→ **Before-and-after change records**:
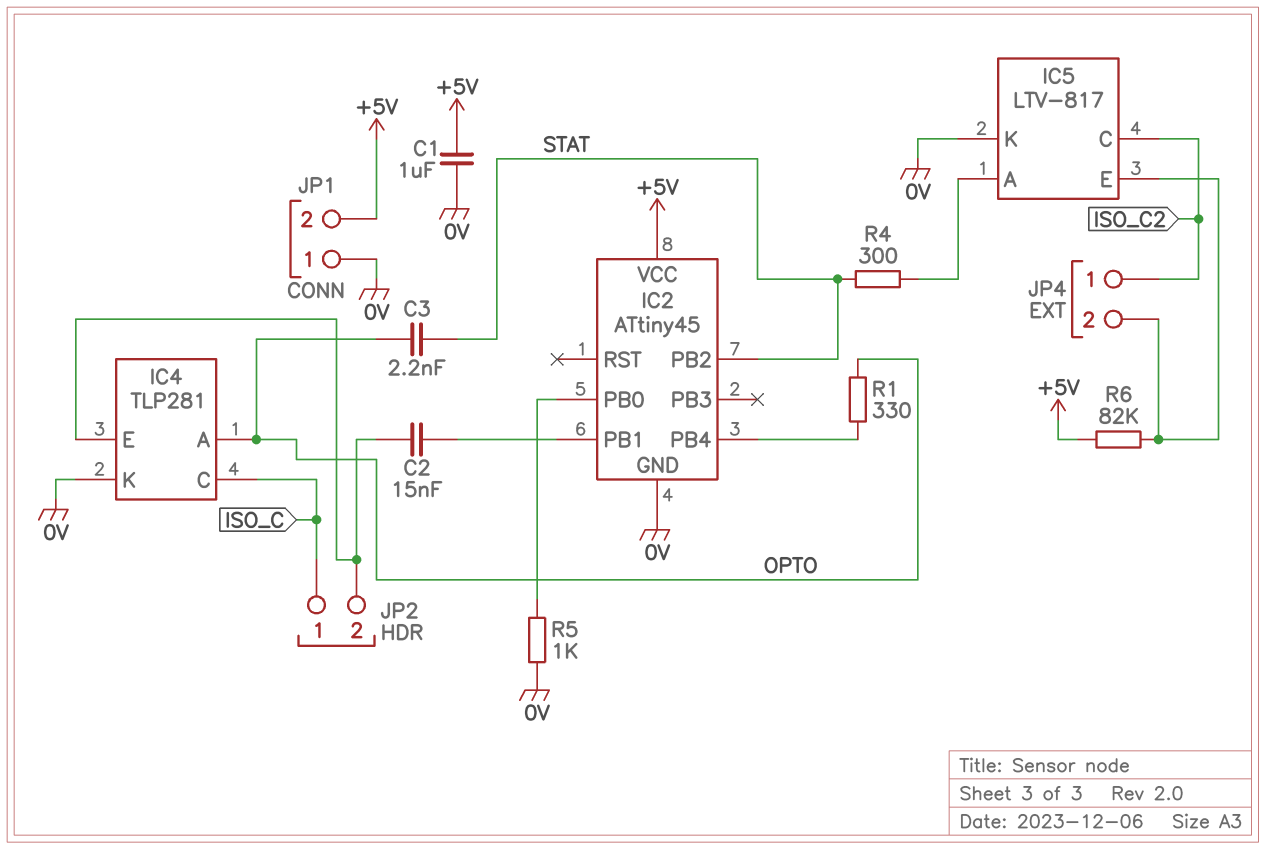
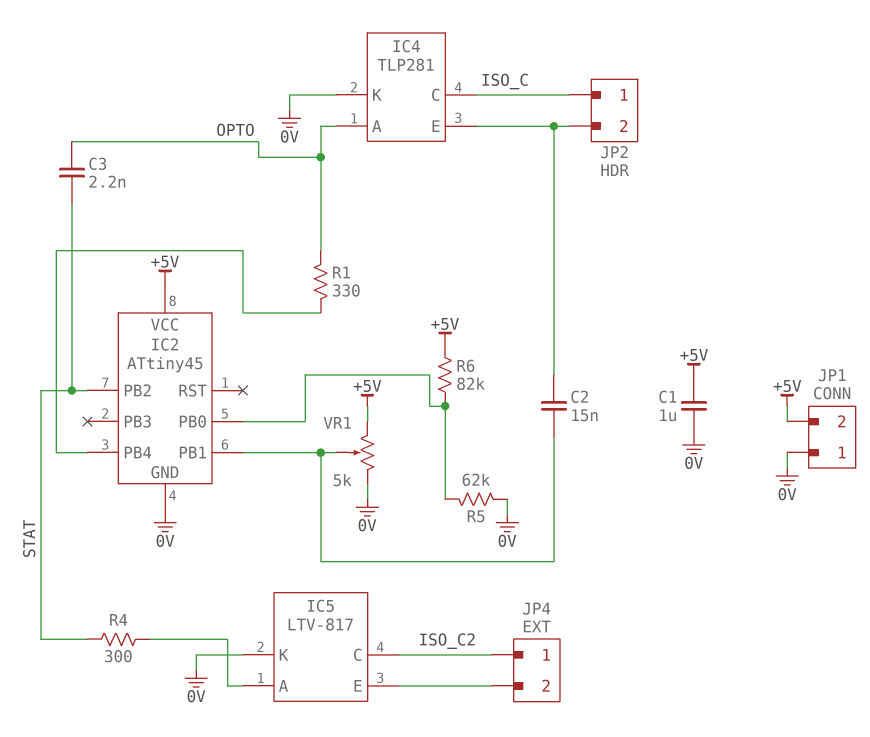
R5: 1k (0V, IC2/PB0) -> 62k (0V, IC2/PB0)
R6: 82k (+5V, IC5/E) -> 82k (+5V, IC2/PB0)
VR1: none -> 5k (+5V, 0V, wiper IC2/PB1)

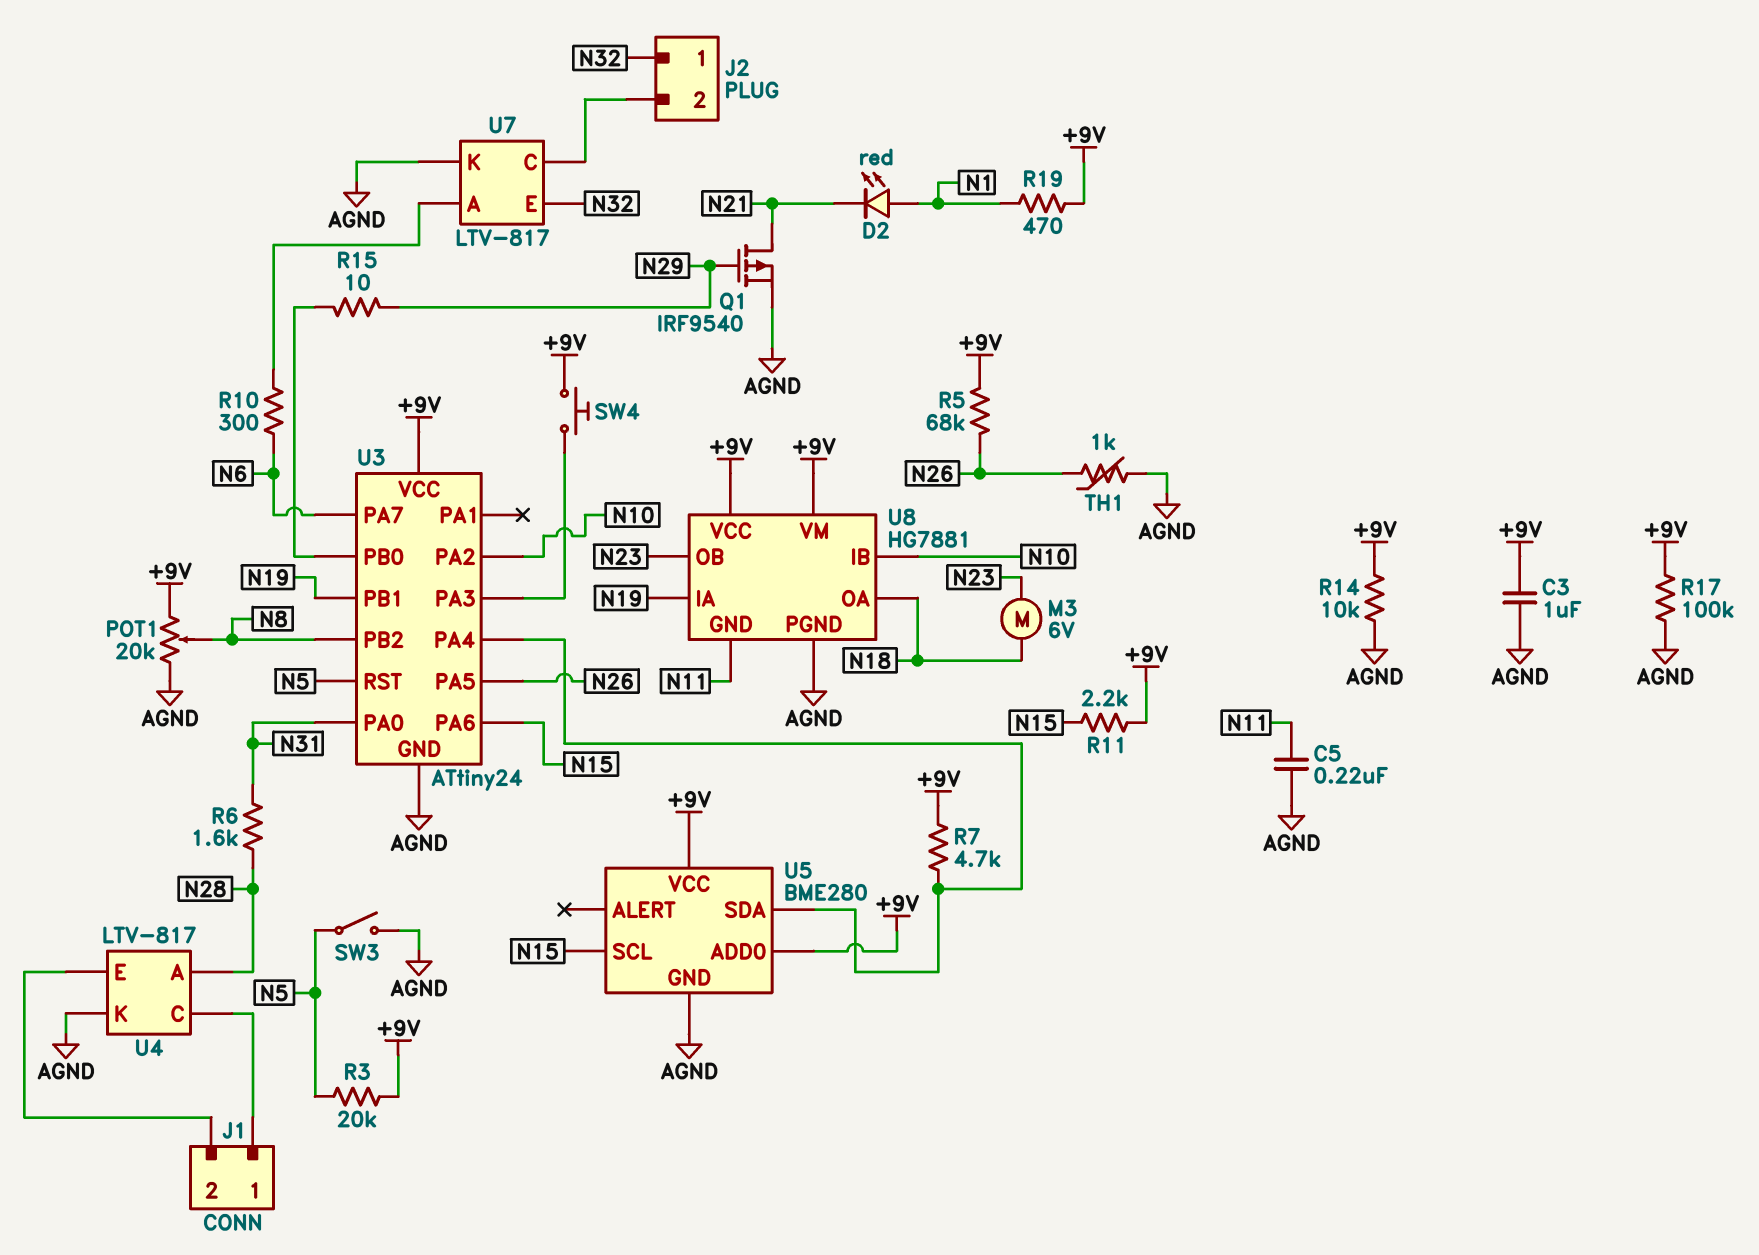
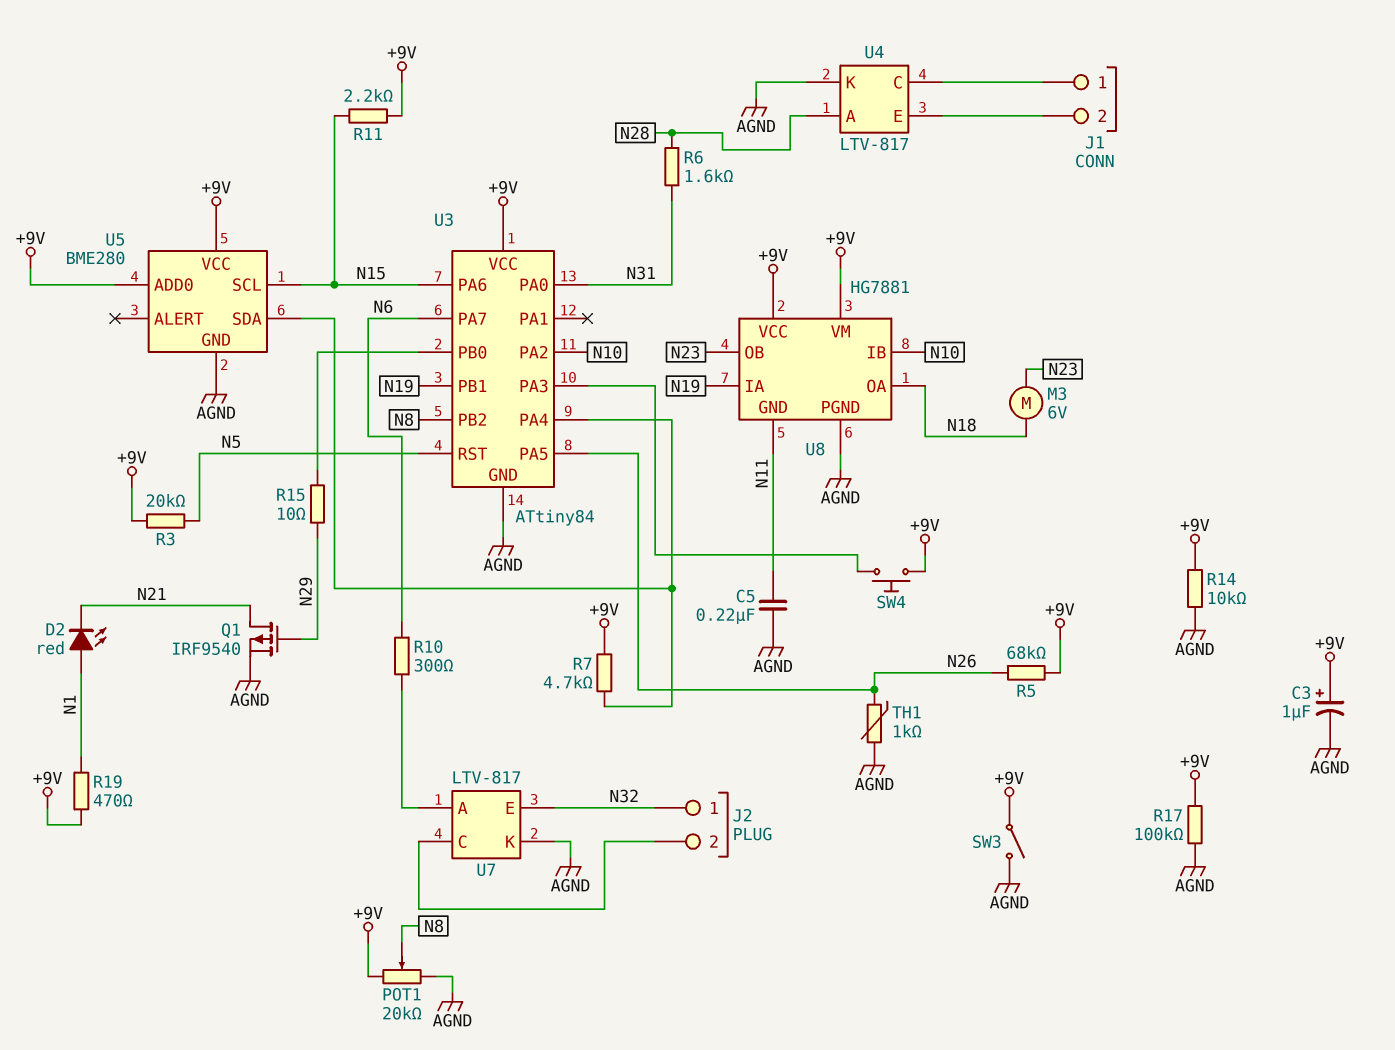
C3: 1uF (+9V, AGND) -> 1uF (plus +9V, minus AGND)
SW3: switch (AGND, N5) -> switch (+9V, AGND)
U3: ATtiny24 -> ATtiny84

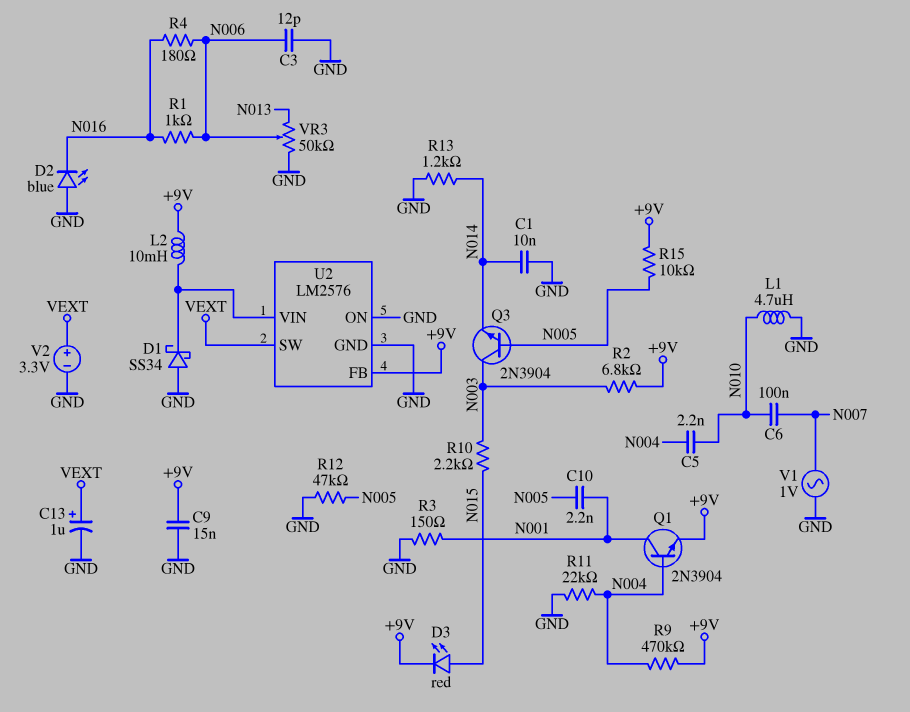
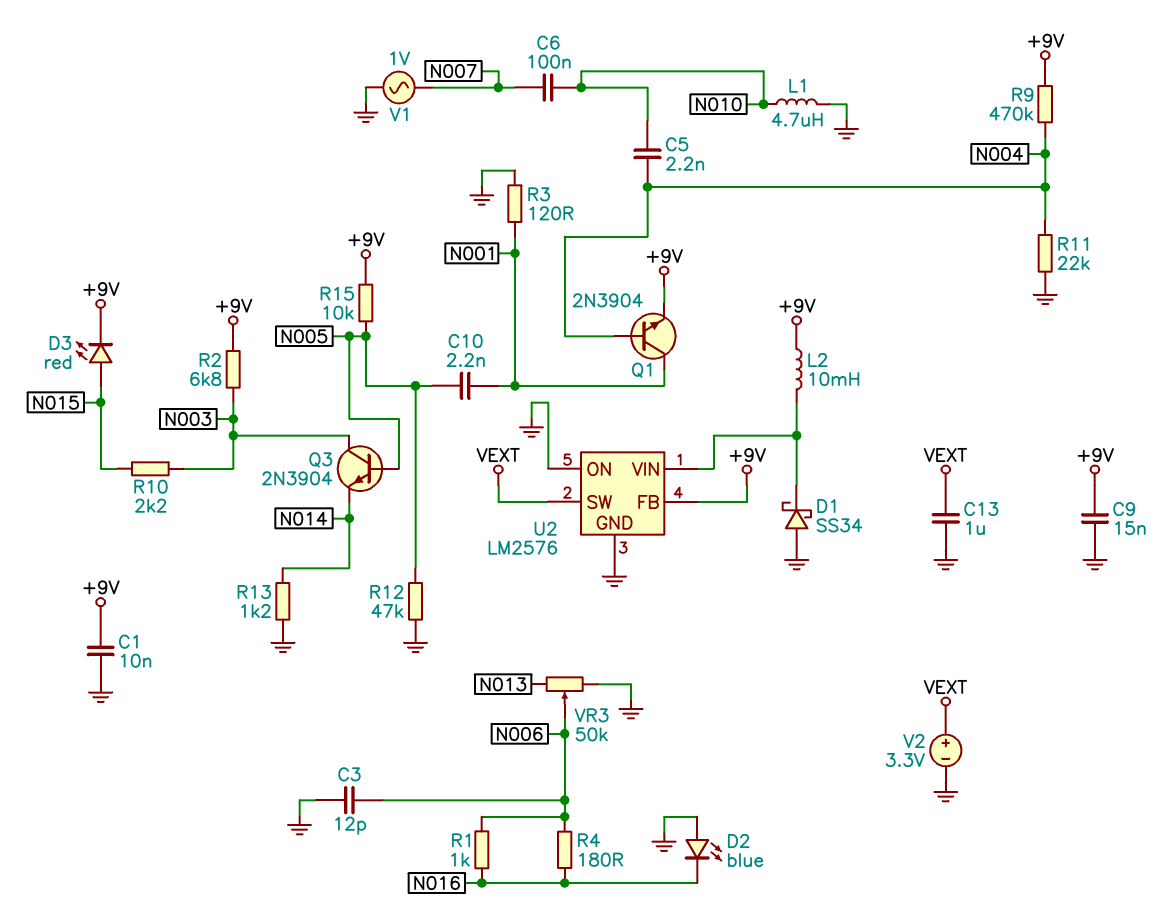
C1: 10nF (GND, N014) -> 10nF (+9V, GND)
C13: 1uF (plus VEXT, minus GND) -> 1uF (GND, VEXT)
R3: 150 (GND, N001) -> 120 (GND, N001)

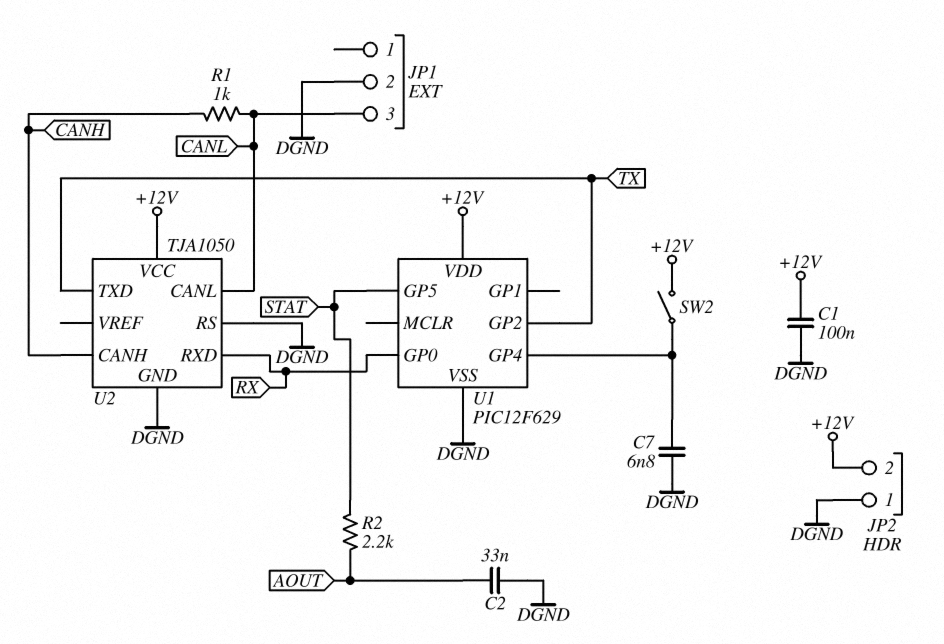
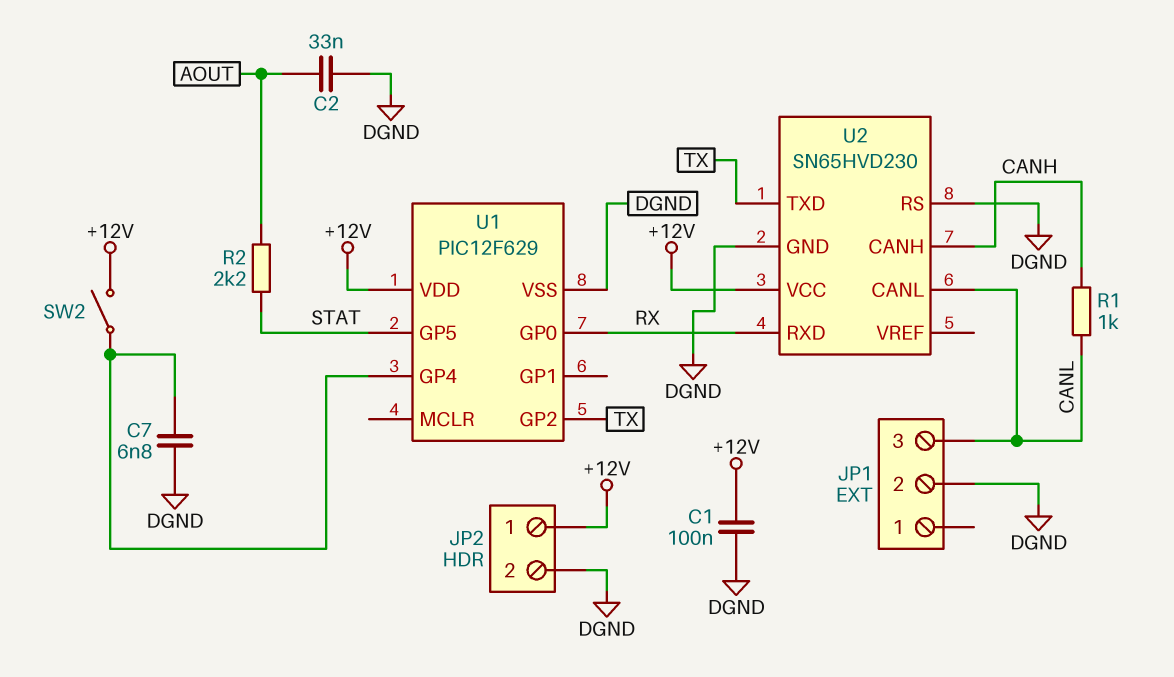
JP2 pin 1: DGND -> +12V
JP2 pin 2: +12V -> DGND
U2: TJA1050 -> SN65HVD230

→ **How to complete this task**:
Restating the data word for word is the task, and pictures are to be omitted.

→ **Solved exercise**:
R5: 1k (0V, IC2/PB0) -> 62k (0V, IC2/PB0)
R6: 82k (+5V, IC5/E) -> 82k (+5V, IC2/PB0)
VR1: none -> 5k (+5V, 0V, wiper IC2/PB1)

C3: 1uF (+9V, AGND) -> 1uF (plus +9V, minus AGND)
SW3: switch (AGND, N5) -> switch (+9V, AGND)
U3: ATtiny24 -> ATtiny84

C1: 10nF (GND, N014) -> 10nF (+9V, GND)
C13: 1uF (plus VEXT, minus GND) -> 1uF (GND, VEXT)
R3: 150 (GND, N001) -> 120 (GND, N001)

JP2 pin 1: DGND -> +12V
JP2 pin 2: +12V -> DGND
U2: TJA1050 -> SN65HVD230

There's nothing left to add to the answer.